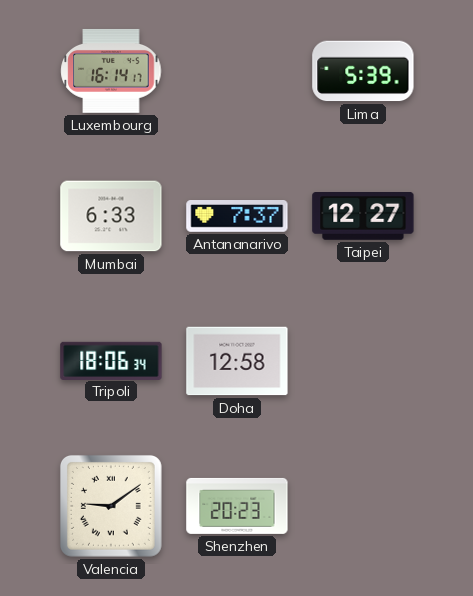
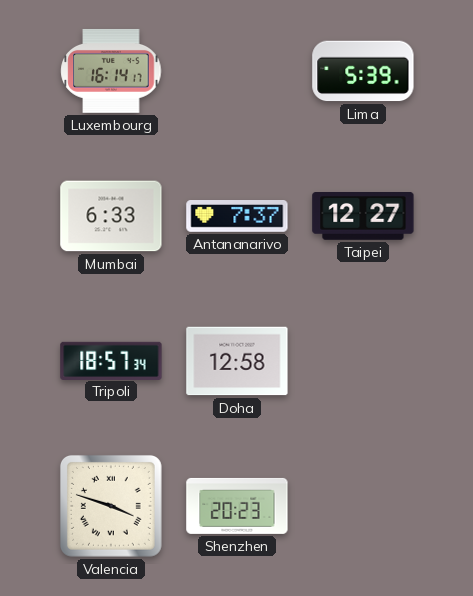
Tripoli: 18:06 -> 18:57
Valencia: 9:09 -> 3:48
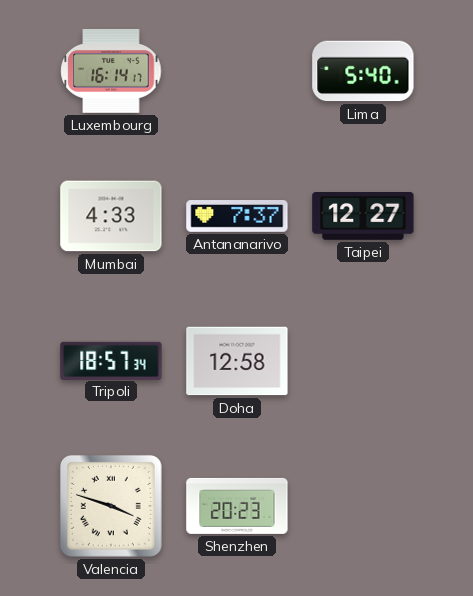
Lima: 5:39 -> 5:40
Mumbai: 6:33 -> 4:33
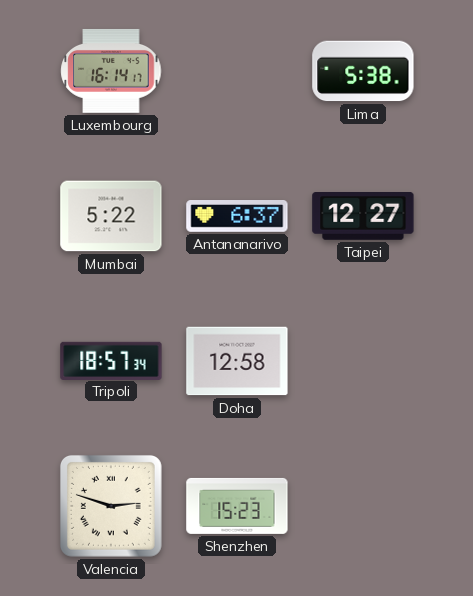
Lima: 5:40 -> 5:38
Mumbai: 4:33 -> 5:22
Antananarivo: 7:37 -> 6:37
Valencia: 3:48 -> 2:48
Shenzhen: 20:23 -> 15:23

..........

Write out every line of the material above again without the pictures, swapping "Valencia" for "Seville" each time it appears and changing nothing else.

WRITTEN ANSWER:
Tripoli: 18:06 -> 18:57
Seville: 9:09 -> 3:48
Lima: 5:39 -> 5:40
Mumbai: 6:33 -> 4:33
Lima: 5:40 -> 5:38
Mumbai: 4:33 -> 5:22
Antananarivo: 7:37 -> 6:37
Seville: 3:48 -> 2:48
Shenzhen: 20:23 -> 15:23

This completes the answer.